START DATA RECORDS

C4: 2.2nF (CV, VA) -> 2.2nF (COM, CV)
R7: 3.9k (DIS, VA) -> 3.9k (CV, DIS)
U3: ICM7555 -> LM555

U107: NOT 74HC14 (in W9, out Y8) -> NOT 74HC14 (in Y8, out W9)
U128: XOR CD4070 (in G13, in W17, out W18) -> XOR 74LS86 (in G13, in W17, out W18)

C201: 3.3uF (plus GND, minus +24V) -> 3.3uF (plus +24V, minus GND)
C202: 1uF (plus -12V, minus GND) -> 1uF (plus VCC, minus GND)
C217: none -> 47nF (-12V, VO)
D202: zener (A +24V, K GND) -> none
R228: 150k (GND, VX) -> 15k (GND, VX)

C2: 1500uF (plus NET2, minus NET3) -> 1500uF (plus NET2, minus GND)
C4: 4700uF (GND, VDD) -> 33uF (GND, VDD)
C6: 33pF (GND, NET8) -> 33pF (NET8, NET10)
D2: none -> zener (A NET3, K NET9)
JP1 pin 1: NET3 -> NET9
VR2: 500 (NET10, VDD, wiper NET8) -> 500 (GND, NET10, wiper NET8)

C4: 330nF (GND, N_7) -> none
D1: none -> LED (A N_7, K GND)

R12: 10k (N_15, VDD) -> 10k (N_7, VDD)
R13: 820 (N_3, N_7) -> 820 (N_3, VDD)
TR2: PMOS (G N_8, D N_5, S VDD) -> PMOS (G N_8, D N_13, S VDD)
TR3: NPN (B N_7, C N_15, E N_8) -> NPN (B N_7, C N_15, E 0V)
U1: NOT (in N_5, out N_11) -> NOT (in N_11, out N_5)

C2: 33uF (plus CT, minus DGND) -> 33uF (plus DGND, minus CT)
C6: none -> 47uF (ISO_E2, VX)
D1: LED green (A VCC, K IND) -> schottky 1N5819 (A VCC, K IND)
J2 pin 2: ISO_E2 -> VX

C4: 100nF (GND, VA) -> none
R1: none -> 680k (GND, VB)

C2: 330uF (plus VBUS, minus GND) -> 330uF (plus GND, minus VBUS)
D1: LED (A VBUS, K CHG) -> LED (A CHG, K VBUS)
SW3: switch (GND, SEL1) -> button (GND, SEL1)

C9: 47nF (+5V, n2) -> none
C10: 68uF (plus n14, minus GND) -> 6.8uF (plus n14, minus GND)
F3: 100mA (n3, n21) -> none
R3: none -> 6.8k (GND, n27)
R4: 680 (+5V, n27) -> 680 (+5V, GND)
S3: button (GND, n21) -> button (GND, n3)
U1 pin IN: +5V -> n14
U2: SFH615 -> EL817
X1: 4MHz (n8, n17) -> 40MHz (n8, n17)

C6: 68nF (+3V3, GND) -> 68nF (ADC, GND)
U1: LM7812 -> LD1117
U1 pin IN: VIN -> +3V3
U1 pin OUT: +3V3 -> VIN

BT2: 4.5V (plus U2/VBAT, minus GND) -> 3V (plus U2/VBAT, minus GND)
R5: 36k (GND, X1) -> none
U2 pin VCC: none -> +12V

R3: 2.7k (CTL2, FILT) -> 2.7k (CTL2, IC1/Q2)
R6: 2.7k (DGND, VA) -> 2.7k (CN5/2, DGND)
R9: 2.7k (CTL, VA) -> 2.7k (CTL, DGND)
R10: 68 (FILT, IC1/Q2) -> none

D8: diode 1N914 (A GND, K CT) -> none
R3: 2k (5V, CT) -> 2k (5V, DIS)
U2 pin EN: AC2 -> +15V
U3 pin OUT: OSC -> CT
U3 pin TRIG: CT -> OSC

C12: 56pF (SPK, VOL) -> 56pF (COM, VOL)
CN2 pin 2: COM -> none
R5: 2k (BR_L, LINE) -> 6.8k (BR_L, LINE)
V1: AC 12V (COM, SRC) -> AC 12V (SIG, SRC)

END DATA RECORDS

> **EXERCISE**
All of the data above should be output exactly.

> **FINAL ANSWER**
C4: 2.2nF (CV, VA) -> 2.2nF (COM, CV)
R7: 3.9k (DIS, VA) -> 3.9k (CV, DIS)
U3: ICM7555 -> LM555

U107: NOT 74HC14 (in W9, out Y8) -> NOT 74HC14 (in Y8, out W9)
U128: XOR CD4070 (in G13, in W17, out W18) -> XOR 74LS86 (in G13, in W17, out W18)

C201: 3.3uF (plus GND, minus +24V) -> 3.3uF (plus +24V, minus GND)
C202: 1uF (plus -12V, minus GND) -> 1uF (plus VCC, minus GND)
C217: none -> 47nF (-12V, VO)
D202: zener (A +24V, K GND) -> none
R228: 150k (GND, VX) -> 15k (GND, VX)

C2: 1500uF (plus NET2, minus NET3) -> 1500uF (plus NET2, minus GND)
C4: 4700uF (GND, VDD) -> 33uF (GND, VDD)
C6: 33pF (GND, NET8) -> 33pF (NET8, NET10)
D2: none -> zener (A NET3, K NET9)
JP1 pin 1: NET3 -> NET9
VR2: 500 (NET10, VDD, wiper NET8) -> 500 (GND, NET10, wiper NET8)

C4: 330nF (GND, N_7) -> none
D1: none -> LED (A N_7, K GND)

R12: 10k (N_15, VDD) -> 10k (N_7, VDD)
R13: 820 (N_3, N_7) -> 820 (N_3, VDD)
TR2: PMOS (G N_8, D N_5, S VDD) -> PMOS (G N_8, D N_13, S VDD)
TR3: NPN (B N_7, C N_15, E N_8) -> NPN (B N_7, C N_15, E 0V)
U1: NOT (in N_5, out N_11) -> NOT (in N_11, out N_5)

C2: 33uF (plus CT, minus DGND) -> 33uF (plus DGND, minus CT)
C6: none -> 47uF (ISO_E2, VX)
D1: LED green (A VCC, K IND) -> schottky 1N5819 (A VCC, K IND)
J2 pin 2: ISO_E2 -> VX

C4: 100nF (GND, VA) -> none
R1: none -> 680k (GND, VB)

C2: 330uF (plus VBUS, minus GND) -> 330uF (plus GND, minus VBUS)
D1: LED (A VBUS, K CHG) -> LED (A CHG, K VBUS)
SW3: switch (GND, SEL1) -> button (GND, SEL1)

C9: 47nF (+5V, n2) -> none
C10: 68uF (plus n14, minus GND) -> 6.8uF (plus n14, minus GND)
F3: 100mA (n3, n21) -> none
R3: none -> 6.8k (GND, n27)
R4: 680 (+5V, n27) -> 680 (+5V, GND)
S3: button (GND, n21) -> button (GND, n3)
U1 pin IN: +5V -> n14
U2: SFH615 -> EL817
X1: 4MHz (n8, n17) -> 40MHz (n8, n17)

C6: 68nF (+3V3, GND) -> 68nF (ADC, GND)
U1: LM7812 -> LD1117
U1 pin IN: VIN -> +3V3
U1 pin OUT: +3V3 -> VIN

BT2: 4.5V (plus U2/VBAT, minus GND) -> 3V (plus U2/VBAT, minus GND)
R5: 36k (GND, X1) -> none
U2 pin VCC: none -> +12V

R3: 2.7k (CTL2, FILT) -> 2.7k (CTL2, IC1/Q2)
R6: 2.7k (DGND, VA) -> 2.7k (CN5/2, DGND)
R9: 2.7k (CTL, VA) -> 2.7k (CTL, DGND)
R10: 68 (FILT, IC1/Q2) -> none

D8: diode 1N914 (A GND, K CT) -> none
R3: 2k (5V, CT) -> 2k (5V, DIS)
U2 pin EN: AC2 -> +15V
U3 pin OUT: OSC -> CT
U3 pin TRIG: CT -> OSC

C12: 56pF (SPK, VOL) -> 56pF (COM, VOL)
CN2 pin 2: COM -> none
R5: 2k (BR_L, LINE) -> 6.8k (BR_L, LINE)
V1: AC 12V (COM, SRC) -> AC 12V (SIG, SRC)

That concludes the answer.